## To do
Without the pictures, set down the records below word for word.

## Records for this task
○ ○ ○ ○ ○ ○ ○
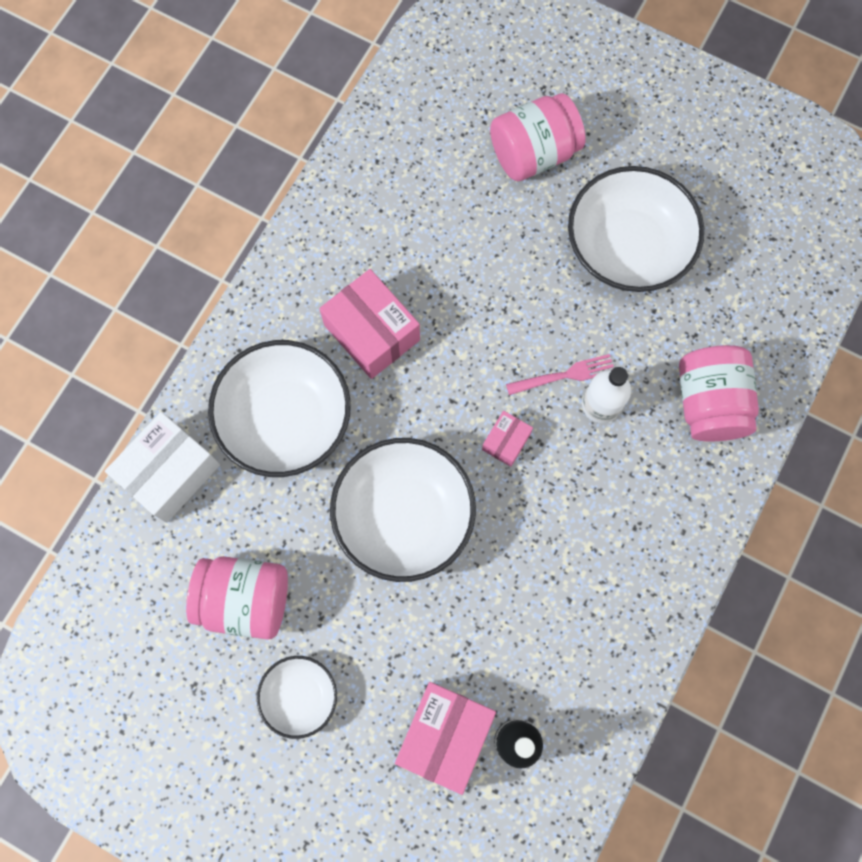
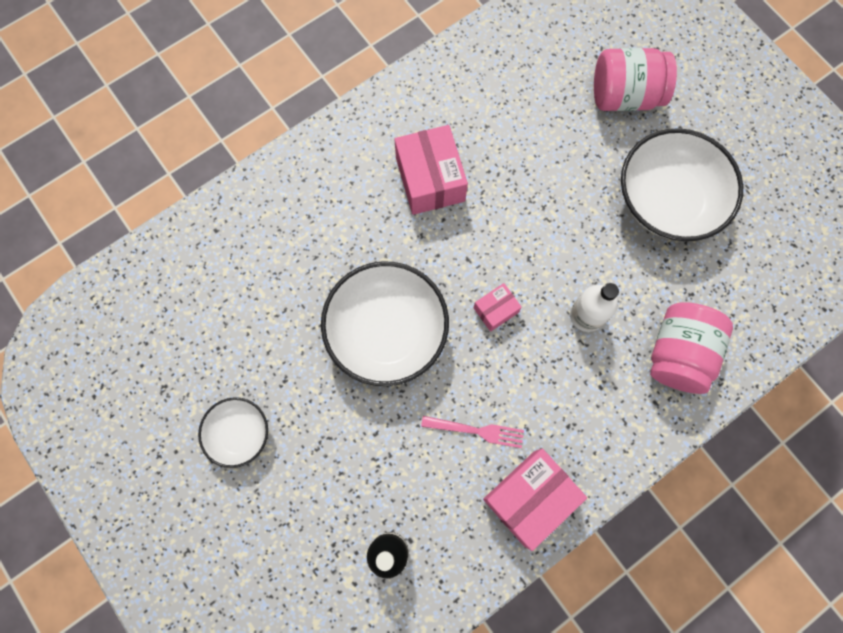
camera: 25 degrees right, 0 degrees up
(170, 473) = (225, 218): white box -> none
(245, 599) = (234, 340): pink jar -> none
(286, 419) = (332, 216): white bowl -> none
(444, 734) = (336, 518): pink box -> pink box (529, 498)
(564, 375) = (568, 279): pink fork -> pink fork (476, 431)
○ ○ ○ ○ ○ ○ ○
## Solution
camera: 25 degrees right, 0 degrees up
(170, 473) = (225, 218): white box -> none
(245, 599) = (234, 340): pink jar -> none
(286, 419) = (332, 216): white bowl -> none
(444, 734) = (336, 518): pink box -> pink box (529, 498)
(564, 375) = (568, 279): pink fork -> pink fork (476, 431)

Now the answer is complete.